MATERIAL PROVIDED —
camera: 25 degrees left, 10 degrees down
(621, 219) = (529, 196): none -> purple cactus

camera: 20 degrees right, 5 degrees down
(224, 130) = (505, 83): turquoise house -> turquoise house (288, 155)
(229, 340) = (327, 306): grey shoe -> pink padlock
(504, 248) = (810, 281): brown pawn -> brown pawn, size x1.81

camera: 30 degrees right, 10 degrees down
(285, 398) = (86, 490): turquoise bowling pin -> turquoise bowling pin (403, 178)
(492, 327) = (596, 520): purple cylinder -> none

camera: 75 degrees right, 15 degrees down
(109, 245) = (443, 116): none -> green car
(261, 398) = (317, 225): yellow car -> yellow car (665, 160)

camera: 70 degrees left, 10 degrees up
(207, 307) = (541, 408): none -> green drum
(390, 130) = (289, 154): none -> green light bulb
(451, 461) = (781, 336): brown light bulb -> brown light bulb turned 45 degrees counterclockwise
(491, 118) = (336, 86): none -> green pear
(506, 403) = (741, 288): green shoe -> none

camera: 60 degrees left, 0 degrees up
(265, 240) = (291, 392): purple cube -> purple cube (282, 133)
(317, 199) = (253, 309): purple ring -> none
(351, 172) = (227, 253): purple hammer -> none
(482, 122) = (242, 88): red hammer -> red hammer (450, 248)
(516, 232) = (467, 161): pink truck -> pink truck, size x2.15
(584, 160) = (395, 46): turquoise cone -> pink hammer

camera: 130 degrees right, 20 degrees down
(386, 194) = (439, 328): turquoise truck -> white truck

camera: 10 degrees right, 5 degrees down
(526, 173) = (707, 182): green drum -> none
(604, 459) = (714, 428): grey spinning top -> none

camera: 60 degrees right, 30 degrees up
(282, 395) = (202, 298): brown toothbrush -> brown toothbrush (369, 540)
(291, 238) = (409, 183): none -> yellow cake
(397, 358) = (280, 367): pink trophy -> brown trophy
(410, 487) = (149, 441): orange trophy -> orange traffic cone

DIRECTIONS FOR THIS TASK —
Go through the material and write each line out again exactly.

RESPONSE TO THIS TASK —
camera: 25 degrees left, 10 degrees down
(621, 219) = (529, 196): none -> purple cactus

camera: 20 degrees right, 5 degrees down
(224, 130) = (505, 83): turquoise house -> turquoise house (288, 155)
(229, 340) = (327, 306): grey shoe -> pink padlock
(504, 248) = (810, 281): brown pawn -> brown pawn, size x1.81

camera: 30 degrees right, 10 degrees down
(285, 398) = (86, 490): turquoise bowling pin -> turquoise bowling pin (403, 178)
(492, 327) = (596, 520): purple cylinder -> none

camera: 75 degrees right, 15 degrees down
(109, 245) = (443, 116): none -> green car
(261, 398) = (317, 225): yellow car -> yellow car (665, 160)

camera: 70 degrees left, 10 degrees up
(207, 307) = (541, 408): none -> green drum
(390, 130) = (289, 154): none -> green light bulb
(451, 461) = (781, 336): brown light bulb -> brown light bulb turned 45 degrees counterclockwise
(491, 118) = (336, 86): none -> green pear
(506, 403) = (741, 288): green shoe -> none

camera: 60 degrees left, 0 degrees up
(265, 240) = (291, 392): purple cube -> purple cube (282, 133)
(317, 199) = (253, 309): purple ring -> none
(351, 172) = (227, 253): purple hammer -> none
(482, 122) = (242, 88): red hammer -> red hammer (450, 248)
(516, 232) = (467, 161): pink truck -> pink truck, size x2.15
(584, 160) = (395, 46): turquoise cone -> pink hammer

camera: 130 degrees right, 20 degrees down
(386, 194) = (439, 328): turquoise truck -> white truck

camera: 10 degrees right, 5 degrees down
(526, 173) = (707, 182): green drum -> none
(604, 459) = (714, 428): grey spinning top -> none

camera: 60 degrees right, 30 degrees up
(282, 395) = (202, 298): brown toothbrush -> brown toothbrush (369, 540)
(291, 238) = (409, 183): none -> yellow cake
(397, 358) = (280, 367): pink trophy -> brown trophy
(410, 487) = (149, 441): orange trophy -> orange traffic cone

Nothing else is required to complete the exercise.